--- Dataset records Enclosed Below ---
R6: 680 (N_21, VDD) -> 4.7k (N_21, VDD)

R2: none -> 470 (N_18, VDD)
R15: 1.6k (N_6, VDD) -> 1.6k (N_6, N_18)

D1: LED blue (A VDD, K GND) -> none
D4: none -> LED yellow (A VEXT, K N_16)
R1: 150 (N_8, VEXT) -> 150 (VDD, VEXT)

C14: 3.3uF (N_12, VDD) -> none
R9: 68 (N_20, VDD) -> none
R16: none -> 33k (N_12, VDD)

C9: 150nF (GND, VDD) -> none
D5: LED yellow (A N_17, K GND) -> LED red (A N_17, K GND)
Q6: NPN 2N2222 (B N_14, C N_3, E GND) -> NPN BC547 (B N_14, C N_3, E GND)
--- End of Enclosed Dataset records ---
| What is needed |
Could you return all lines from the records that include the word "VEXT"?

| Solution to the exercise |
D4: none -> LED yellow (A VEXT, K N_16)
R1: 150 (N_8, VEXT) -> 150 (VDD, VEXT)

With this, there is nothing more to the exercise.